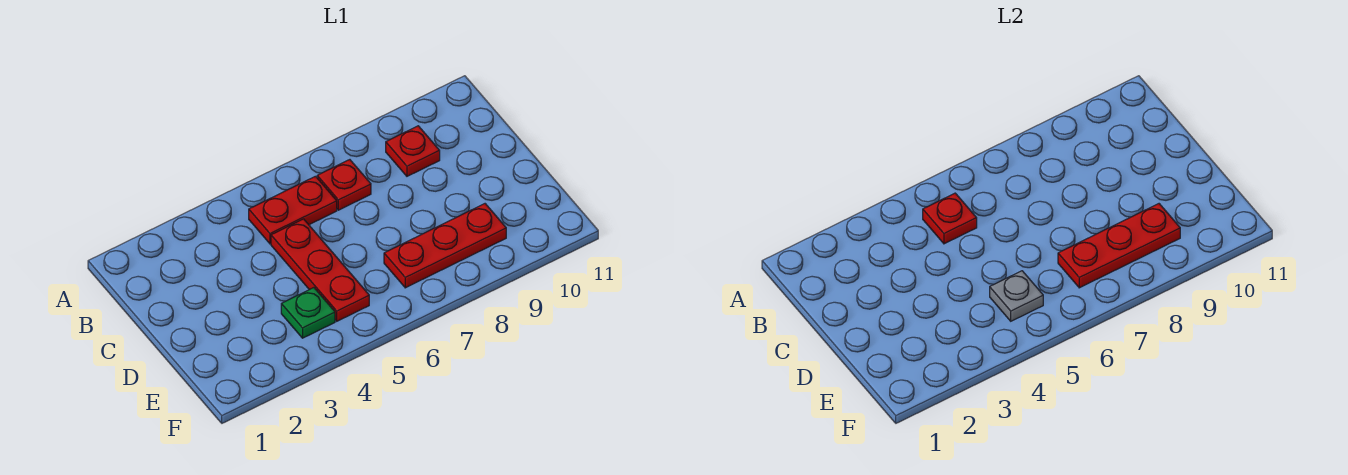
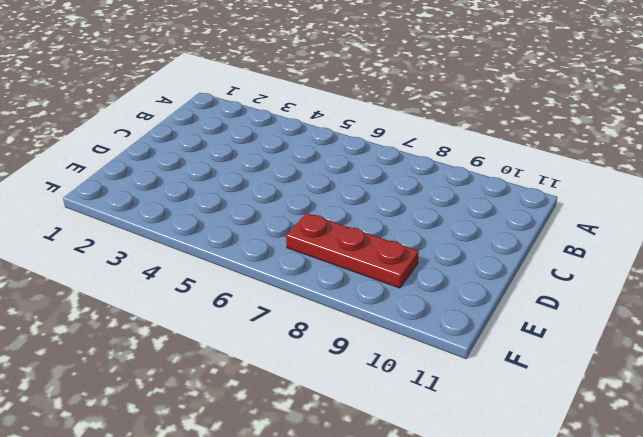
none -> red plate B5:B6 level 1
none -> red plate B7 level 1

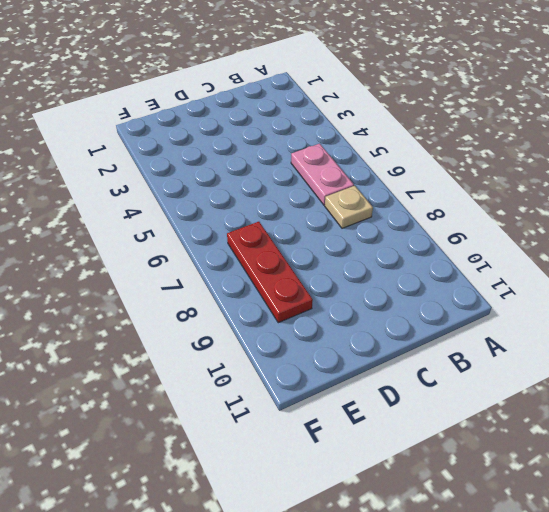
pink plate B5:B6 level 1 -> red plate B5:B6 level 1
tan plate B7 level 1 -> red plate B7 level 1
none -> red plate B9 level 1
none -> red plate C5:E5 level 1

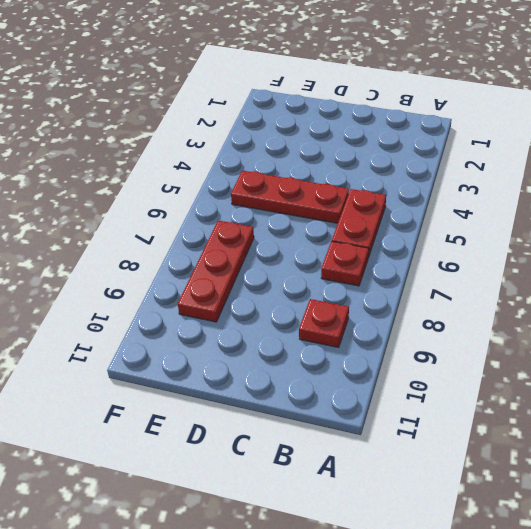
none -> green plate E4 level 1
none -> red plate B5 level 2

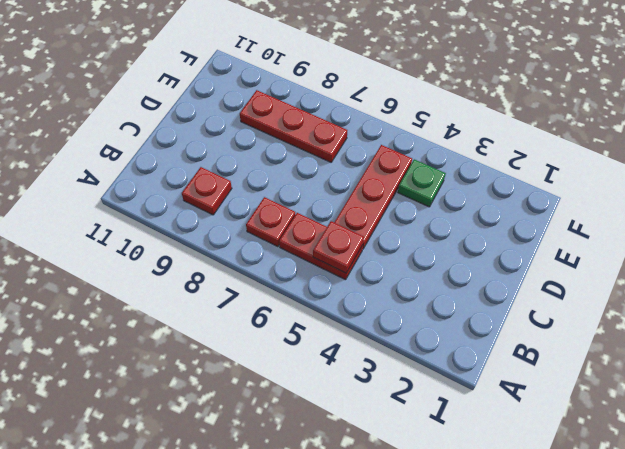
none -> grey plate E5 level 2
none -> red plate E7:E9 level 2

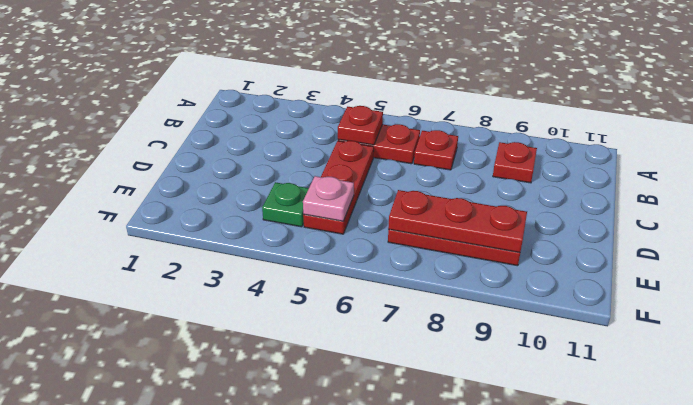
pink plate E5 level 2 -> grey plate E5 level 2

*The task*
Print the listing verbatim; no pictures.

*Output of the task*
none -> red plate B5:B6 level 1
none -> red plate B7 level 1

pink plate B5:B6 level 1 -> red plate B5:B6 level 1
tan plate B7 level 1 -> red plate B7 level 1
none -> red plate B9 level 1
none -> red plate C5:E5 level 1

none -> green plate E4 level 1
none -> red plate B5 level 2

none -> grey plate E5 level 2
none -> red plate E7:E9 level 2

pink plate E5 level 2 -> grey plate E5 level 2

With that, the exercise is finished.